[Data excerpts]
## start

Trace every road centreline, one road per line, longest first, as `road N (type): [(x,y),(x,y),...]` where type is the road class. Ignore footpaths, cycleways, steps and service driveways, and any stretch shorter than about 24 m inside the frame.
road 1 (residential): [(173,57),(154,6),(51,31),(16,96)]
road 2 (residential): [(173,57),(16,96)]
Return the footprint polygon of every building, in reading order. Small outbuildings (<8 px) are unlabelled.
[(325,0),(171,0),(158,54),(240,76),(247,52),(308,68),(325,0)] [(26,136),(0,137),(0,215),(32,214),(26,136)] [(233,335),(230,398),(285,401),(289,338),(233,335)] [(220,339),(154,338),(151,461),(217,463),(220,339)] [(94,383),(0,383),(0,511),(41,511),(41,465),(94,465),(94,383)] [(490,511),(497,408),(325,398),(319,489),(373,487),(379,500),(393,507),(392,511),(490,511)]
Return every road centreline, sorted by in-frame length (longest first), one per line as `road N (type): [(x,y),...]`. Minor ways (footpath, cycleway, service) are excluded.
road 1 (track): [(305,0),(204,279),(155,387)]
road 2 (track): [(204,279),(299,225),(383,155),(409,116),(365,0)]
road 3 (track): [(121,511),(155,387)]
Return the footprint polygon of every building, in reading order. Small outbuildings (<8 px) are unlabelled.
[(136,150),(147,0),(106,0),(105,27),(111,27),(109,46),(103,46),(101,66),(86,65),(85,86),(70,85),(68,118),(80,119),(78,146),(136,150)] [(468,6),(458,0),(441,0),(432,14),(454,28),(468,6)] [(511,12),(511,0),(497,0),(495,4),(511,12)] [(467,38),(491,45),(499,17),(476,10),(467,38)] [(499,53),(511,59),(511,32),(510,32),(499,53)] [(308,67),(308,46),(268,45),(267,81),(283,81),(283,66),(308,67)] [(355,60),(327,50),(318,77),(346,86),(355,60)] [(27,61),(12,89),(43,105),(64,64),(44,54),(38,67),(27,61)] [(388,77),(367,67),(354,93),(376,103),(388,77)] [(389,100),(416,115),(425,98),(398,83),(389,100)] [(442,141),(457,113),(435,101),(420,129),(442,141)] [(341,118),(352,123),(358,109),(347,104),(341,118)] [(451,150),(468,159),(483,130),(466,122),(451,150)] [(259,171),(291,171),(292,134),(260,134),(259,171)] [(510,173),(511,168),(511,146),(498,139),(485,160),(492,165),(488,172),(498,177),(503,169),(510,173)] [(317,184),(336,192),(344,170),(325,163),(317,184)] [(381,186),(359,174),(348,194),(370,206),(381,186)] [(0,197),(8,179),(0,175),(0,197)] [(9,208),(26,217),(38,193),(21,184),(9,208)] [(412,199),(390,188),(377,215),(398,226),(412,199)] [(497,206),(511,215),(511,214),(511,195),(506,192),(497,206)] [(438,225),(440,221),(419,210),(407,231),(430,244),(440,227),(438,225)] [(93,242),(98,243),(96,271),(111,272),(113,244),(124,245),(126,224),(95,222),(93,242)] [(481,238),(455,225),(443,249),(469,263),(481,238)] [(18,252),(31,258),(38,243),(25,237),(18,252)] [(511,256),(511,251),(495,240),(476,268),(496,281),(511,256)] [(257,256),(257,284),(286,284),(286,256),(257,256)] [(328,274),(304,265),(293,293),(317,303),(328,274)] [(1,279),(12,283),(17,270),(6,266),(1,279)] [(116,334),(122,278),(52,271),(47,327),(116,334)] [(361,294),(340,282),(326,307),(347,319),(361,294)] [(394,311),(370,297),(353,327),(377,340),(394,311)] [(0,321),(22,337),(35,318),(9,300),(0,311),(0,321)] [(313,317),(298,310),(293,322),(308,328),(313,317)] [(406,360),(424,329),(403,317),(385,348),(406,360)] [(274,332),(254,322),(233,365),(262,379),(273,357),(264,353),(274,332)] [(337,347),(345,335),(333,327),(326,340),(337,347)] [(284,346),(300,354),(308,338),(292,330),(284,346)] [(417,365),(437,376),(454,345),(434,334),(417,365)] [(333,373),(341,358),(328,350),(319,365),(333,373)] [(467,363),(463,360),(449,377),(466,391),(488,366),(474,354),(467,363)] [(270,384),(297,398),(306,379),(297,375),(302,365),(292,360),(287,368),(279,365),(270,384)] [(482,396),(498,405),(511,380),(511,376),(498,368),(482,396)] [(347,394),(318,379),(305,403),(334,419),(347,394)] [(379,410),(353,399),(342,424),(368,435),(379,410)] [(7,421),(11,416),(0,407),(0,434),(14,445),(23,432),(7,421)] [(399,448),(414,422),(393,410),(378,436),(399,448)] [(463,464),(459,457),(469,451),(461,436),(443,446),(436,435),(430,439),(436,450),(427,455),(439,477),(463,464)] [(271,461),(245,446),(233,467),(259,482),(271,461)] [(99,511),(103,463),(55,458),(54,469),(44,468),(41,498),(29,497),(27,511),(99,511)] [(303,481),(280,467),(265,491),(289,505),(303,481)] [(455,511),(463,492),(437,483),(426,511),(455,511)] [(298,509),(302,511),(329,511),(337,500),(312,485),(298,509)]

## end

__Exercise aim__
Reproduce all of the material above word for word, keeping each line unchanged and in its original order.

__Exercise response__
Trace every road centreline, one road per line, longest first, as `road N (type): [(x,y),(x,y),...]` where type is the road class. Ignore footpaths, cycleways, steps and service driveways, and any stretch shorter than about 24 m inside the frame.
road 1 (residential): [(173,57),(154,6),(51,31),(16,96)]
road 2 (residential): [(173,57),(16,96)]
Return the footprint polygon of every building, in reading order. Small outbuildings (<8 px) are unlabelled.
[(325,0),(171,0),(158,54),(240,76),(247,52),(308,68),(325,0)] [(26,136),(0,137),(0,215),(32,214),(26,136)] [(233,335),(230,398),(285,401),(289,338),(233,335)] [(220,339),(154,338),(151,461),(217,463),(220,339)] [(94,383),(0,383),(0,511),(41,511),(41,465),(94,465),(94,383)] [(490,511),(497,408),(325,398),(319,489),(373,487),(379,500),(393,507),(392,511),(490,511)]
Return every road centreline, sorted by in-frame length (longest first), one per line as `road N (type): [(x,y),...]`. Minor ways (footpath, cycleway, service) are excluded.
road 1 (track): [(305,0),(204,279),(155,387)]
road 2 (track): [(204,279),(299,225),(383,155),(409,116),(365,0)]
road 3 (track): [(121,511),(155,387)]
Return the footprint polygon of every building, in reading order. Small outbuildings (<8 px) are unlabelled.
[(136,150),(147,0),(106,0),(105,27),(111,27),(109,46),(103,46),(101,66),(86,65),(85,86),(70,85),(68,118),(80,119),(78,146),(136,150)] [(468,6),(458,0),(441,0),(432,14),(454,28),(468,6)] [(511,12),(511,0),(497,0),(495,4),(511,12)] [(467,38),(491,45),(499,17),(476,10),(467,38)] [(499,53),(511,59),(511,32),(510,32),(499,53)] [(308,67),(308,46),(268,45),(267,81),(283,81),(283,66),(308,67)] [(355,60),(327,50),(318,77),(346,86),(355,60)] [(27,61),(12,89),(43,105),(64,64),(44,54),(38,67),(27,61)] [(388,77),(367,67),(354,93),(376,103),(388,77)] [(389,100),(416,115),(425,98),(398,83),(389,100)] [(442,141),(457,113),(435,101),(420,129),(442,141)] [(341,118),(352,123),(358,109),(347,104),(341,118)] [(451,150),(468,159),(483,130),(466,122),(451,150)] [(259,171),(291,171),(292,134),(260,134),(259,171)] [(510,173),(511,168),(511,146),(498,139),(485,160),(492,165),(488,172),(498,177),(503,169),(510,173)] [(317,184),(336,192),(344,170),(325,163),(317,184)] [(381,186),(359,174),(348,194),(370,206),(381,186)] [(0,197),(8,179),(0,175),(0,197)] [(9,208),(26,217),(38,193),(21,184),(9,208)] [(412,199),(390,188),(377,215),(398,226),(412,199)] [(497,206),(511,215),(511,214),(511,195),(506,192),(497,206)] [(438,225),(440,221),(419,210),(407,231),(430,244),(440,227),(438,225)] [(93,242),(98,243),(96,271),(111,272),(113,244),(124,245),(126,224),(95,222),(93,242)] [(481,238),(455,225),(443,249),(469,263),(481,238)] [(18,252),(31,258),(38,243),(25,237),(18,252)] [(511,256),(511,251),(495,240),(476,268),(496,281),(511,256)] [(257,256),(257,284),(286,284),(286,256),(257,256)] [(328,274),(304,265),(293,293),(317,303),(328,274)] [(1,279),(12,283),(17,270),(6,266),(1,279)] [(116,334),(122,278),(52,271),(47,327),(116,334)] [(361,294),(340,282),(326,307),(347,319),(361,294)] [(394,311),(370,297),(353,327),(377,340),(394,311)] [(0,321),(22,337),(35,318),(9,300),(0,311),(0,321)] [(313,317),(298,310),(293,322),(308,328),(313,317)] [(406,360),(424,329),(403,317),(385,348),(406,360)] [(274,332),(254,322),(233,365),(262,379),(273,357),(264,353),(274,332)] [(337,347),(345,335),(333,327),(326,340),(337,347)] [(284,346),(300,354),(308,338),(292,330),(284,346)] [(417,365),(437,376),(454,345),(434,334),(417,365)] [(333,373),(341,358),(328,350),(319,365),(333,373)] [(467,363),(463,360),(449,377),(466,391),(488,366),(474,354),(467,363)] [(270,384),(297,398),(306,379),(297,375),(302,365),(292,360),(287,368),(279,365),(270,384)] [(482,396),(498,405),(511,380),(511,376),(498,368),(482,396)] [(347,394),(318,379),(305,403),(334,419),(347,394)] [(379,410),(353,399),(342,424),(368,435),(379,410)] [(7,421),(11,416),(0,407),(0,434),(14,445),(23,432),(7,421)] [(399,448),(414,422),(393,410),(378,436),(399,448)] [(463,464),(459,457),(469,451),(461,436),(443,446),(436,435),(430,439),(436,450),(427,455),(439,477),(463,464)] [(271,461),(245,446),(233,467),(259,482),(271,461)] [(99,511),(103,463),(55,458),(54,469),(44,468),(41,498),(29,497),(27,511),(99,511)] [(303,481),(280,467),(265,491),(289,505),(303,481)] [(455,511),(463,492),(437,483),(426,511),(455,511)] [(298,509),(302,511),(329,511),(337,500),(312,485),(298,509)]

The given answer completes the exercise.